Beginning with the line that holds "The camera went 45" and ending with the last line of the entries, please output each line exactly, apart from any pictures.

#### SOURCE DATA ####

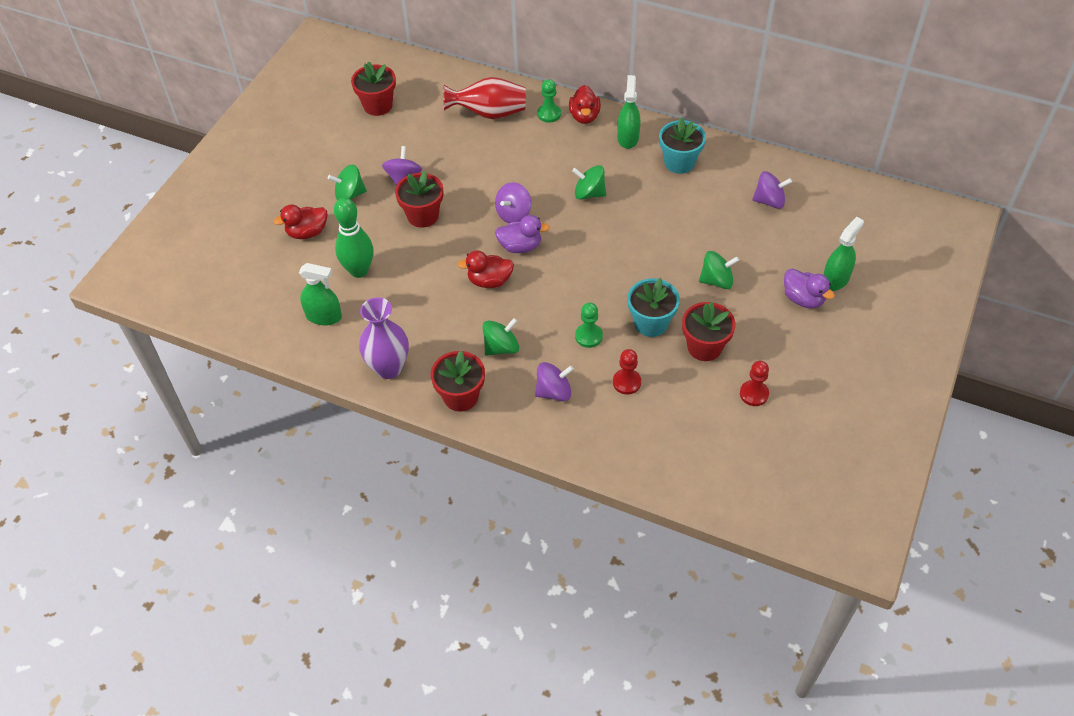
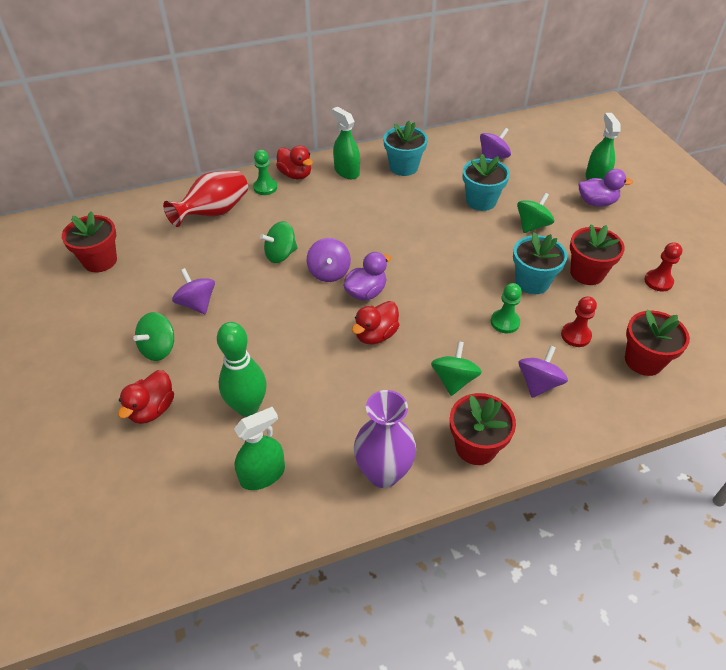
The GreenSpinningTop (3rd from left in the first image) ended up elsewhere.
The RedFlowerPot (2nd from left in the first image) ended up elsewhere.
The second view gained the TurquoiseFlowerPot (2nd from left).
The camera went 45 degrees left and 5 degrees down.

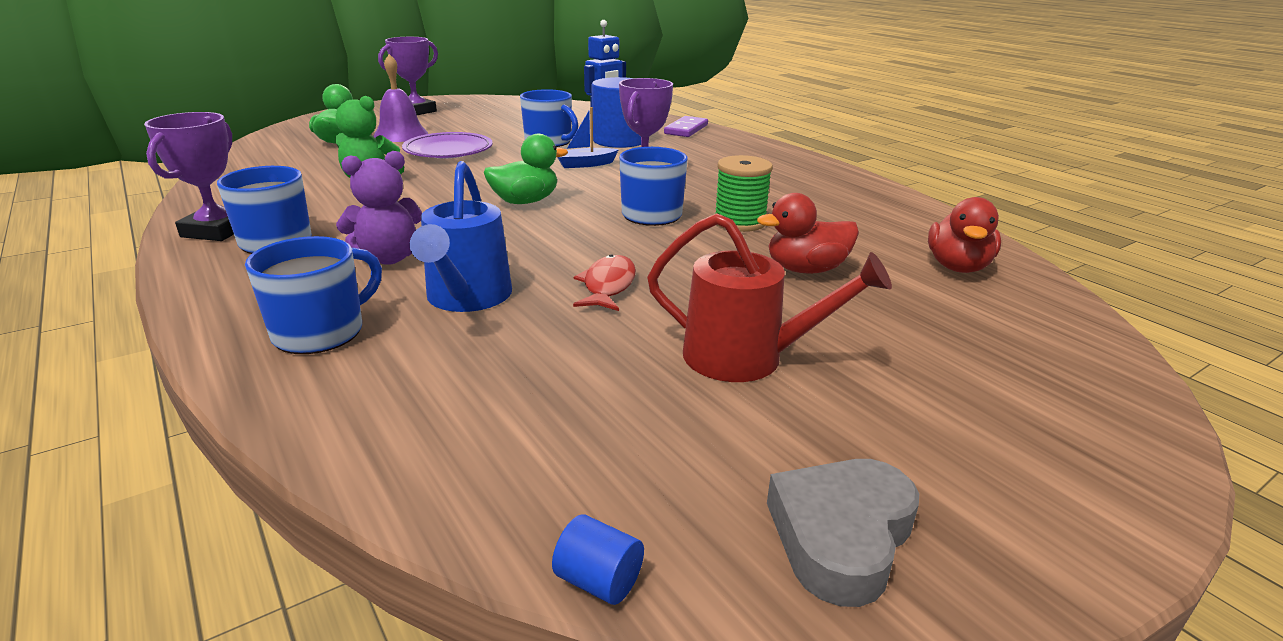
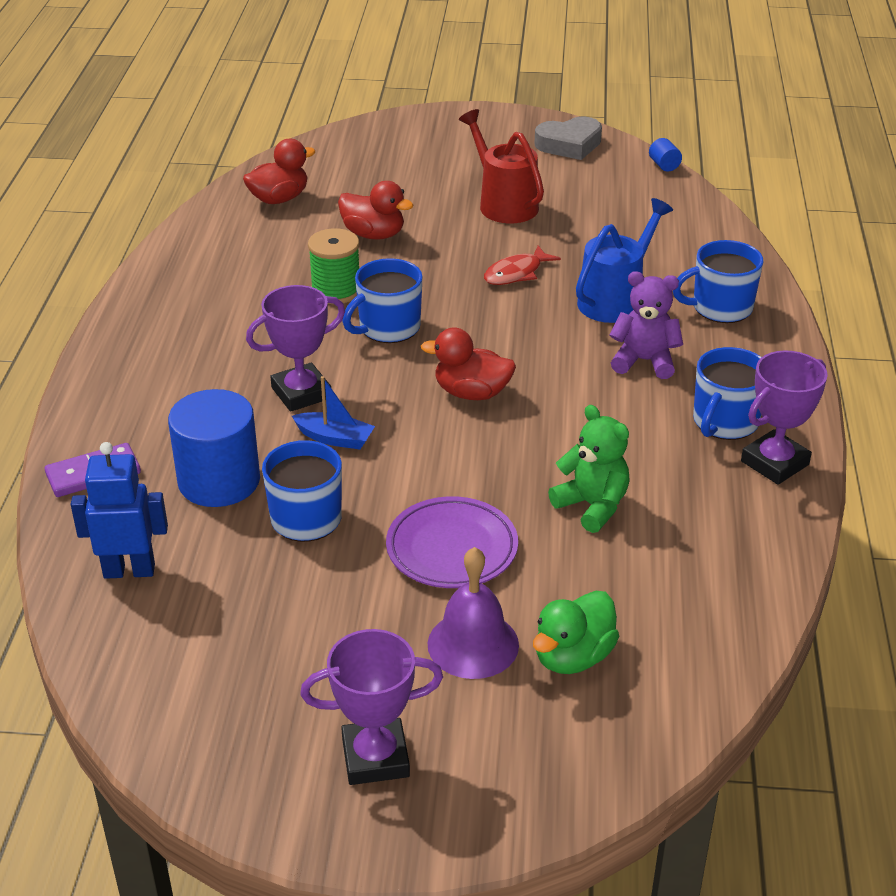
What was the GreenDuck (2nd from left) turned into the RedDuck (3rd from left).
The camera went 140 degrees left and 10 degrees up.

####

### ANSWER FOR THIS EXERCISE:
The camera went 45 degrees left and 5 degrees down.

What was the GreenDuck (2nd from left) turned into the RedDuck (3rd from left).
The camera went 140 degrees left and 10 degrees up.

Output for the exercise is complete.